Records from a collection:
※
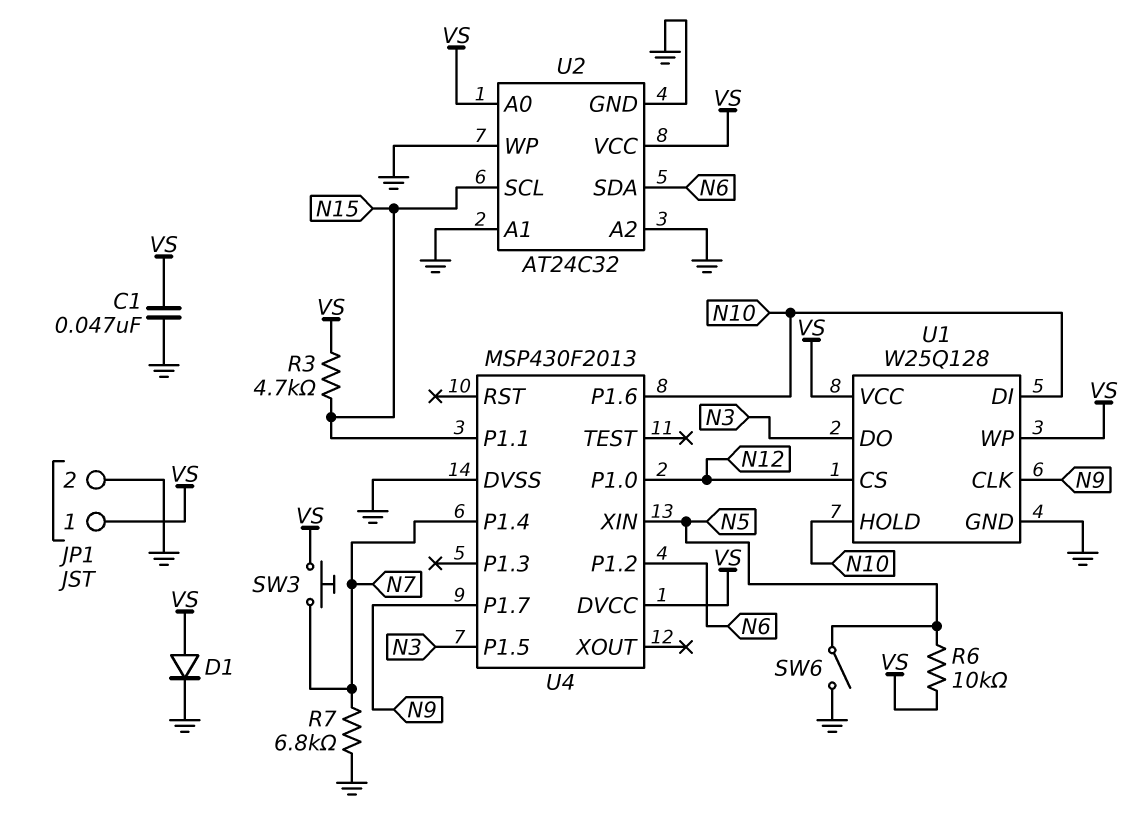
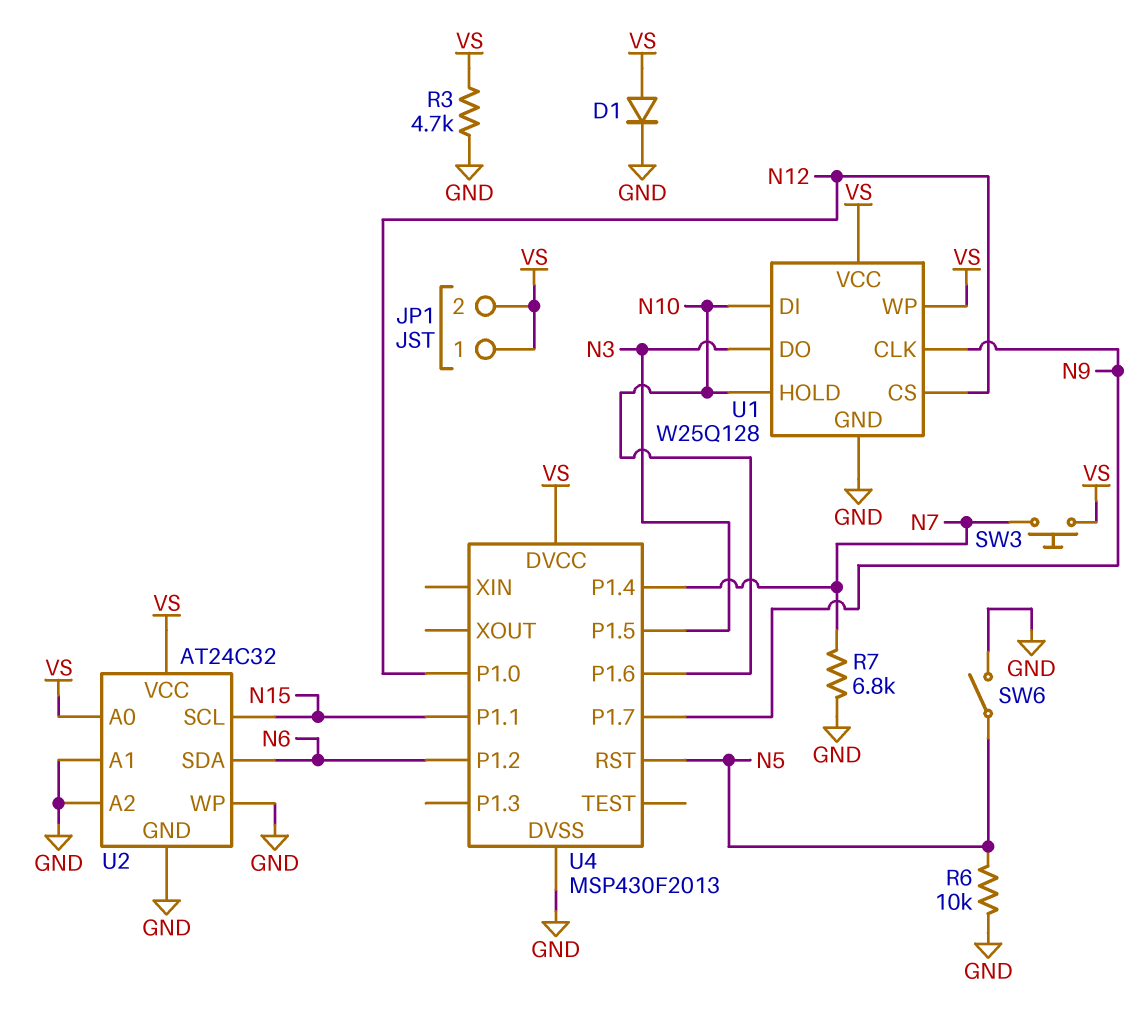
C1: 47nF (GND, VS) -> none
JP1 pin 2: GND -> VS
R3: 4.7k (N15, VS) -> 4.7k (GND, VS)
R6: 10k (N5, VS) -> 10k (GND, N5)
U4 pin RST: none -> N5
U4 pin XIN: N5 -> none

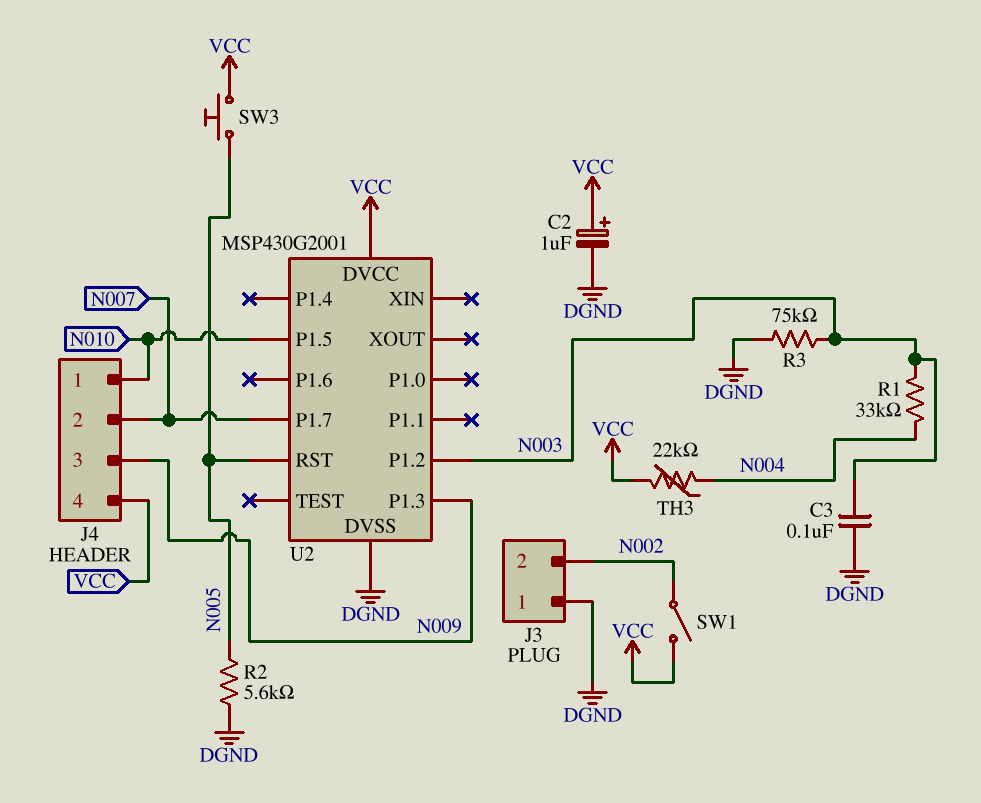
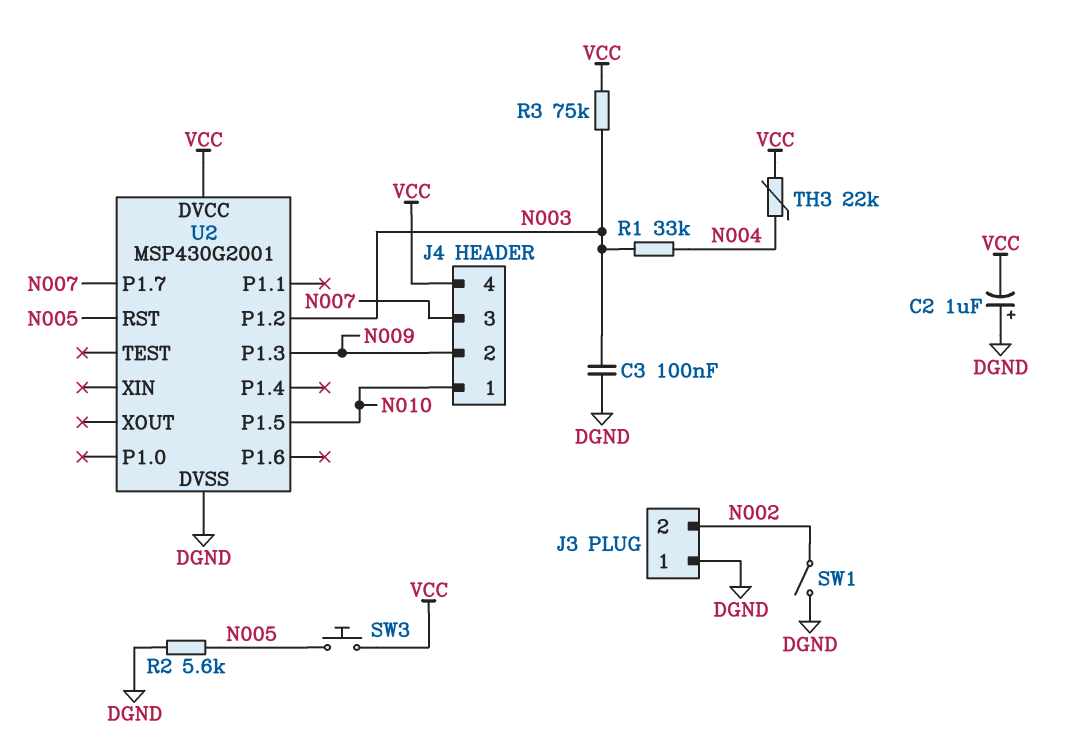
C2: 1uF (plus VCC, minus DGND) -> 1uF (plus DGND, minus VCC)
J4 pin 2: N007 -> N009
J4 pin 3: N009 -> N007
R3: 75k (DGND, N003) -> 75k (N003, VCC)
SW1: switch (N002, VCC) -> switch (DGND, N002)

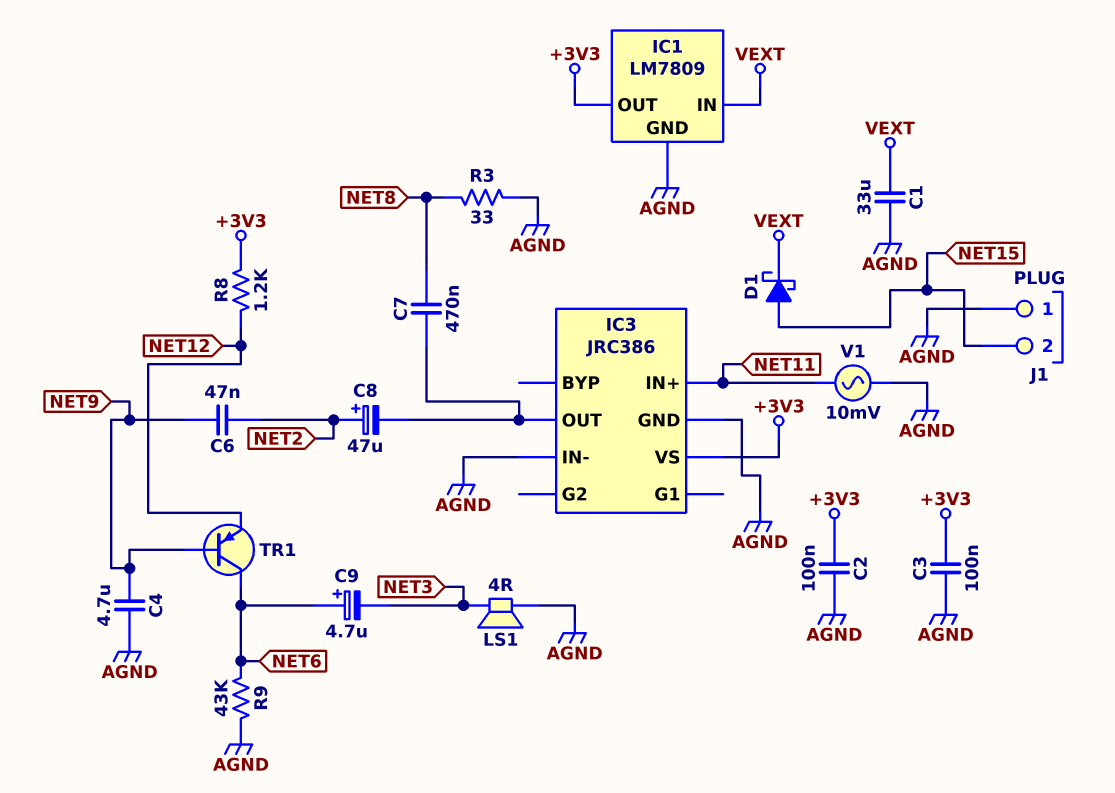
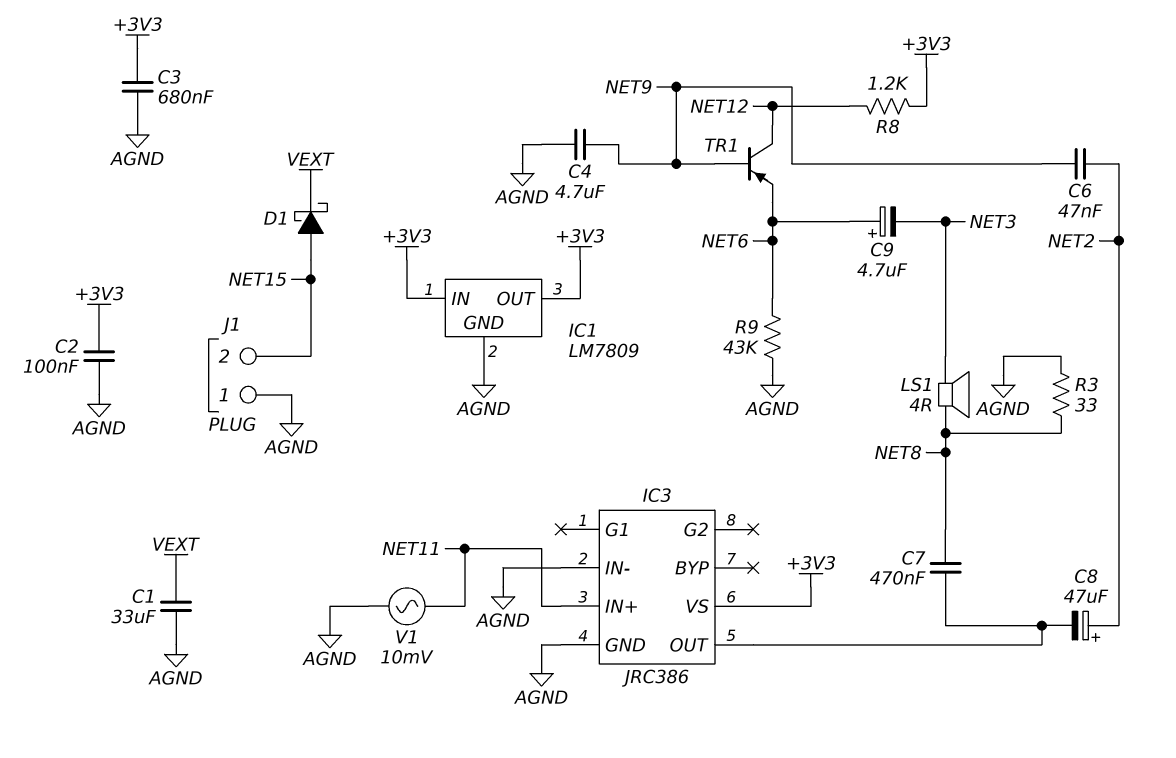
C3: 100nF (+3V3, AGND) -> 680nF (+3V3, AGND)
IC1 pin IN: VEXT -> +3V3
LS1: speaker 4R (AGND, NET3) -> speaker 4R (NET3, NET8)
TR1: PNP (B NET9, C NET6, E NET12) -> PNP (B NET9, C NET12, E NET6)

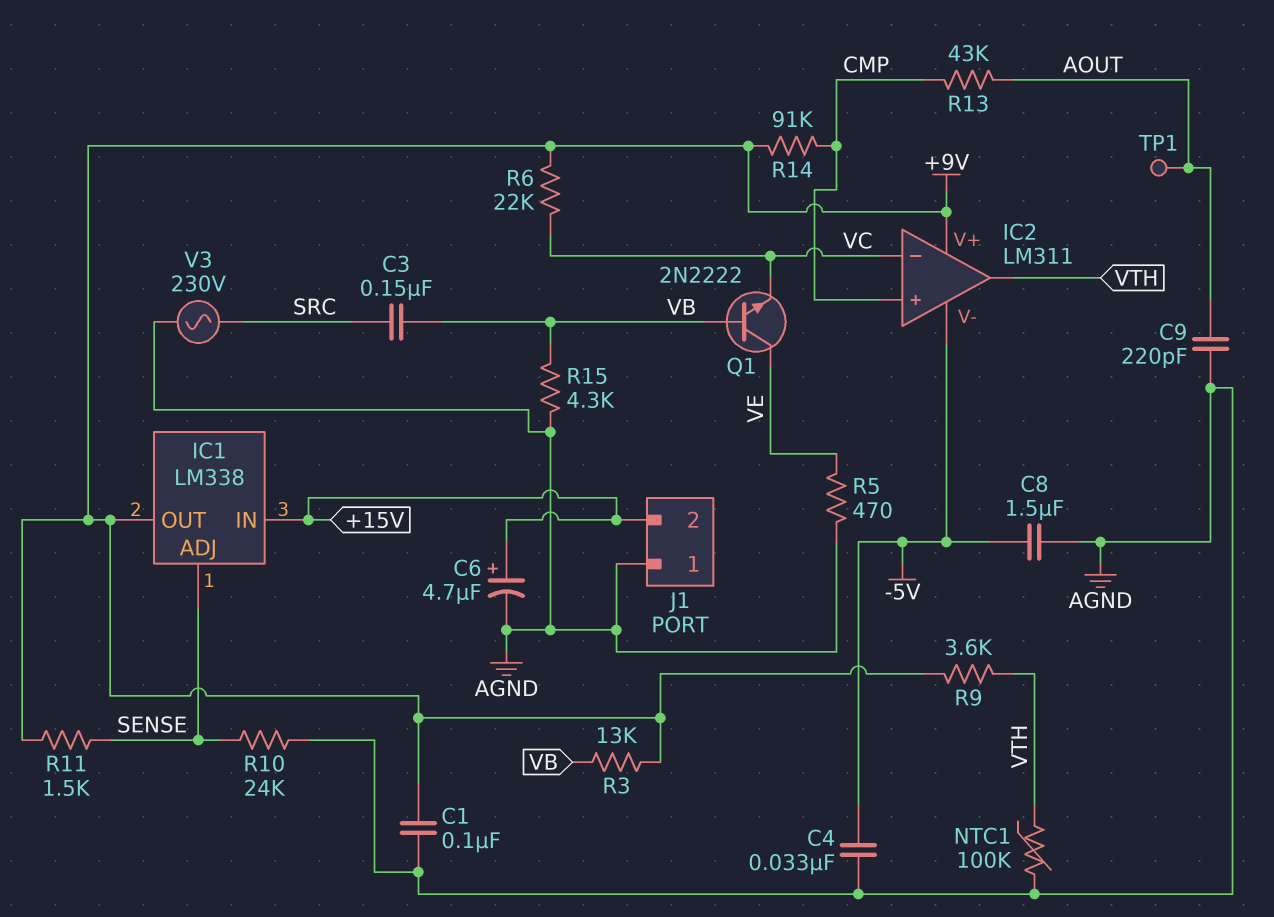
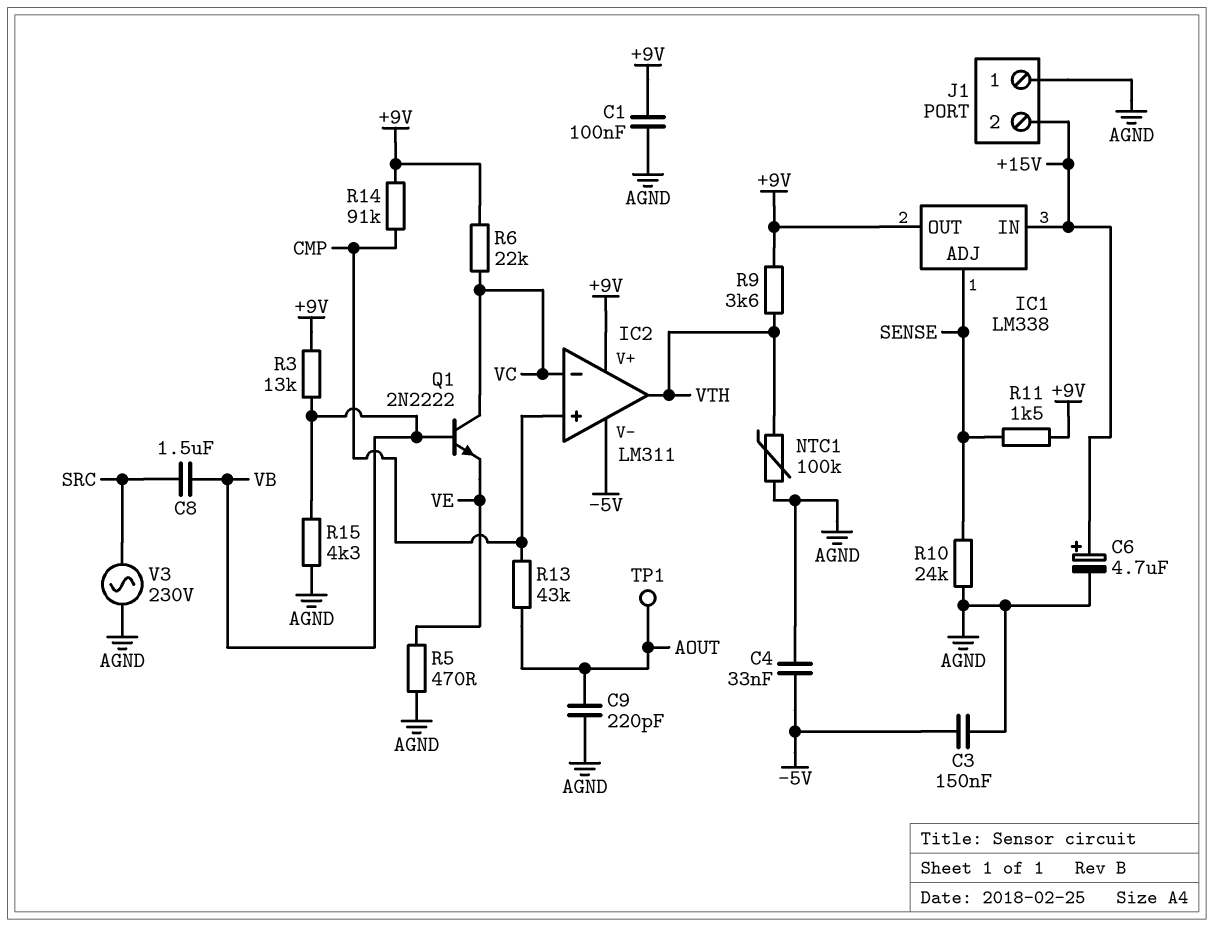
C3: 150nF (SRC, VB) -> 150nF (-5V, AGND)
C8: 1.5uF (-5V, AGND) -> 1.5uF (SRC, VB)
Q1: NPN 2N2222 (B VB, C VE, E VC) -> NPN 2N2222 (B VB, C VC, E VE)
※
> _Work required_: Every line above with the word "none" is to be copied out.

> _Output for this task_:
C1: 47nF (GND, VS) -> none
U4 pin RST: none -> N5
U4 pin XIN: N5 -> none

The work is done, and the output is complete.